> [What you should do]: Output the lines of the records from the one containing "lime cone M4 level 2 -> none" through the last, both ends included. Leave pictures out.

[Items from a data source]
- - -

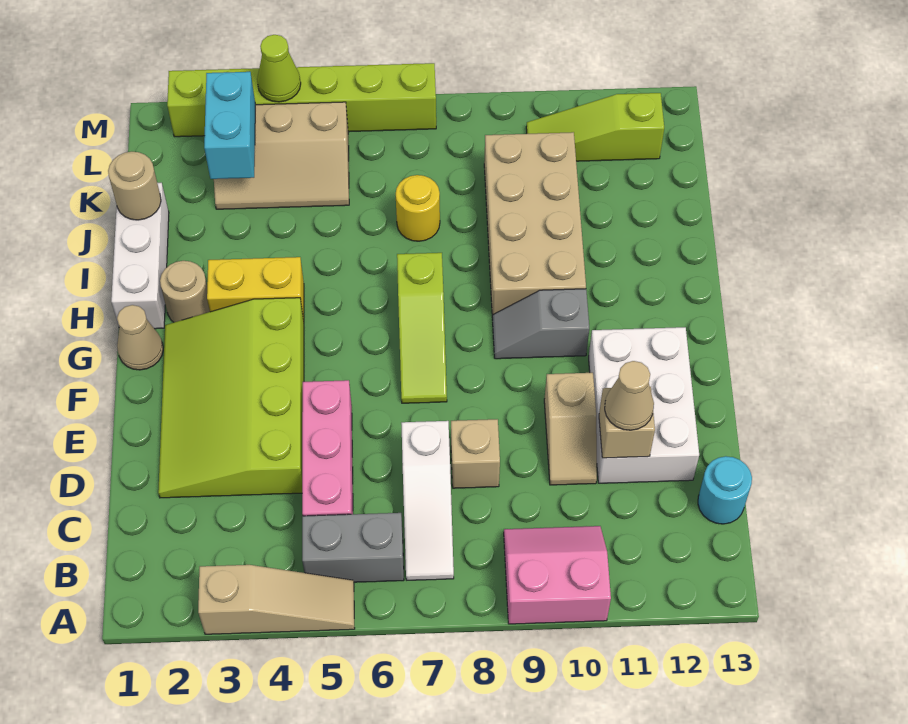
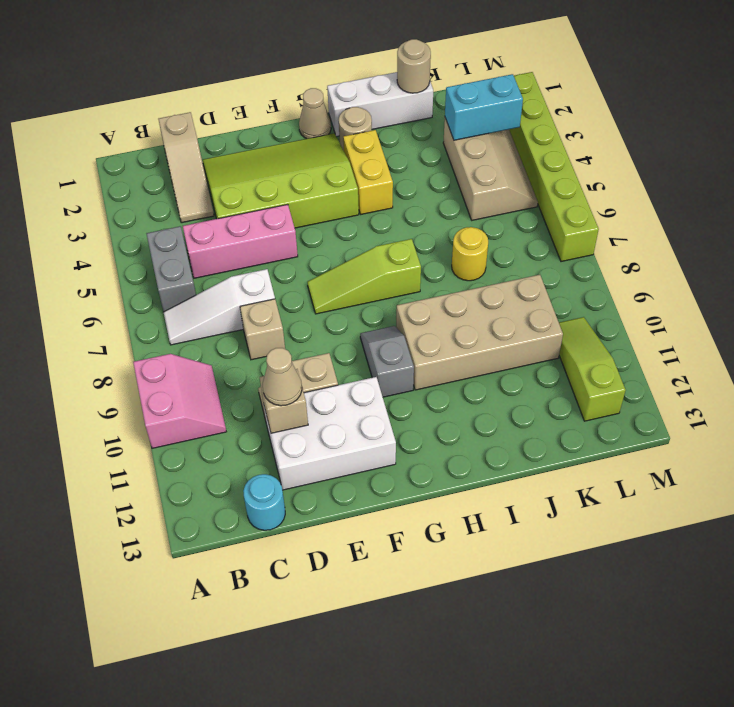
tan slope A3:A5 level 1 top 3 -> tan slope C1:C3 level 1 top 1
tan slope K3:L5 level 1 top L -> tan slope K3:L5 level 1 top K
lime cone M4 level 2 -> none

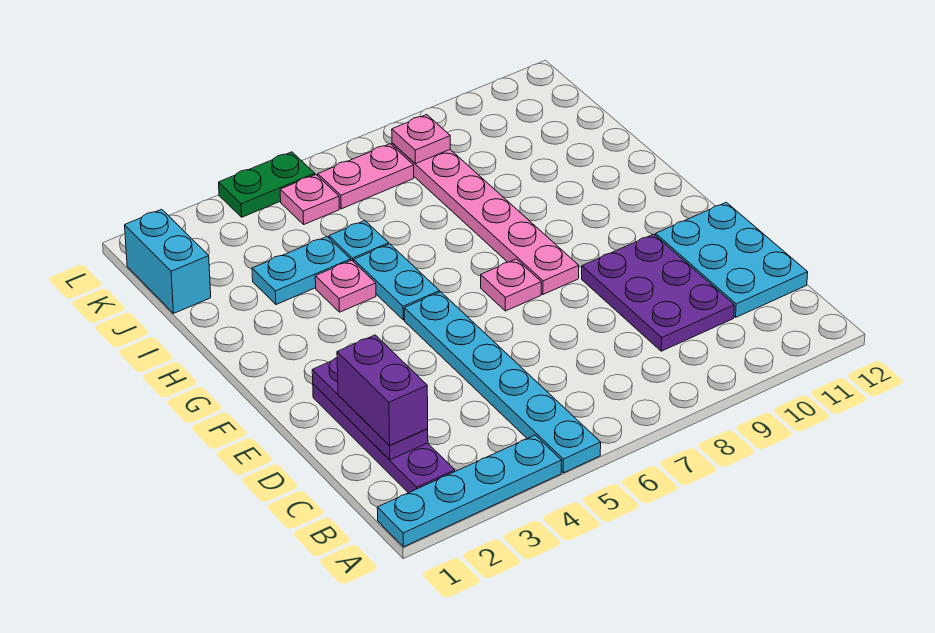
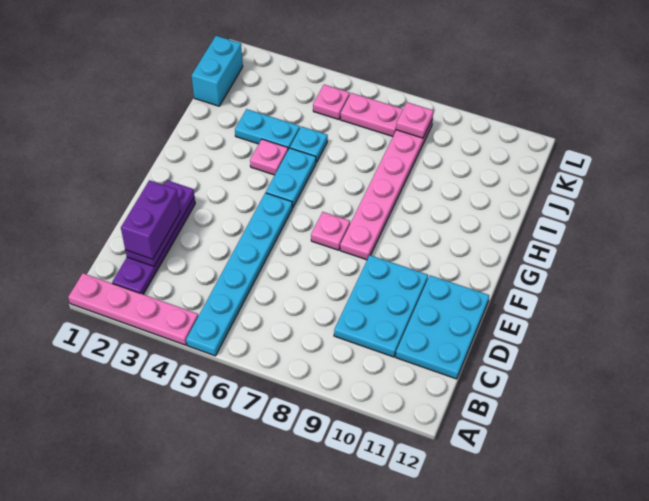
cyan plate A1:A4 level 1 -> pink plate A1:A4 level 1
purple plate C9:E10 level 1 -> cyan plate C9:E10 level 1
green plate L4:L5 level 1 -> none

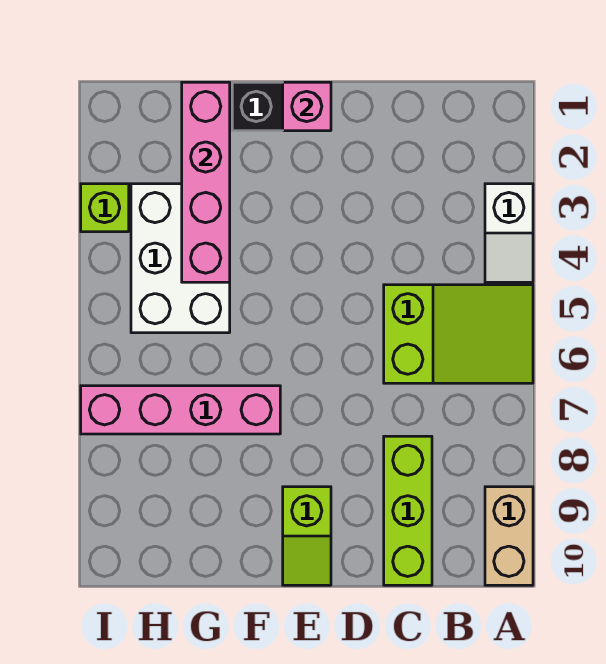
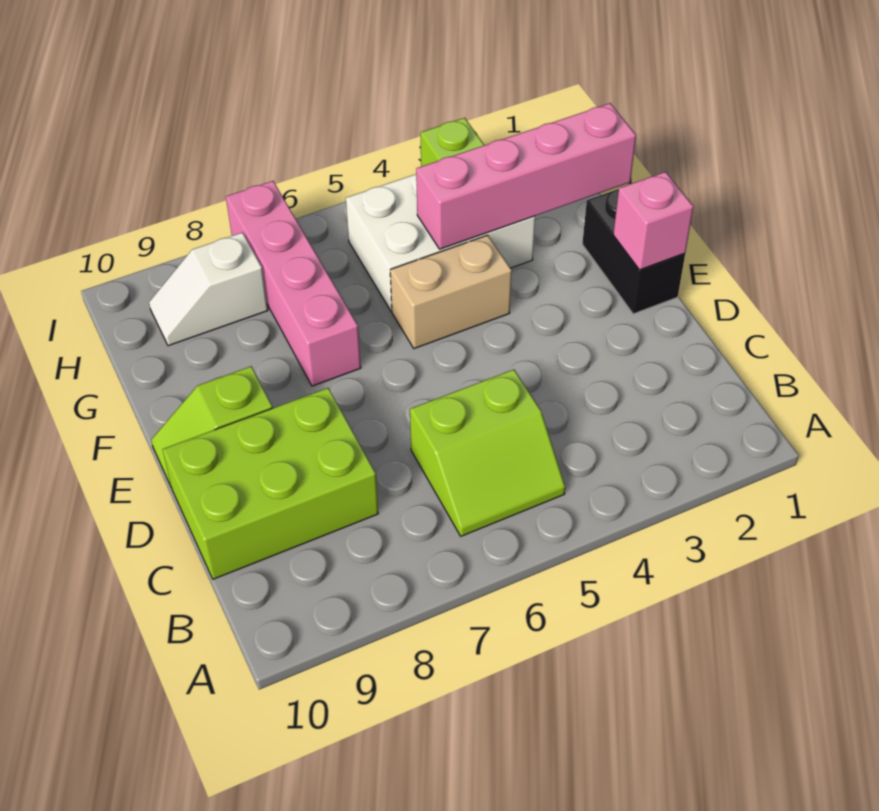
white slope A3:A4 level 1 top 3 -> white slope H8:H9 level 1 top 8
lime slope A5:C6 level 1 top C -> lime slope B5:C6 level 1 top C
tan brick A9:A10 level 1 -> tan brick F4:F5 level 1
lime brick C8:C10 level 1 -> lime brick C8:D10 level 1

- - -

> [Answer space]:
lime cone M4 level 2 -> none

cyan plate A1:A4 level 1 -> pink plate A1:A4 level 1
purple plate C9:E10 level 1 -> cyan plate C9:E10 level 1
green plate L4:L5 level 1 -> none

white slope A3:A4 level 1 top 3 -> white slope H8:H9 level 1 top 8
lime slope A5:C6 level 1 top C -> lime slope B5:C6 level 1 top C
tan brick A9:A10 level 1 -> tan brick F4:F5 level 1
lime brick C8:C10 level 1 -> lime brick C8:D10 level 1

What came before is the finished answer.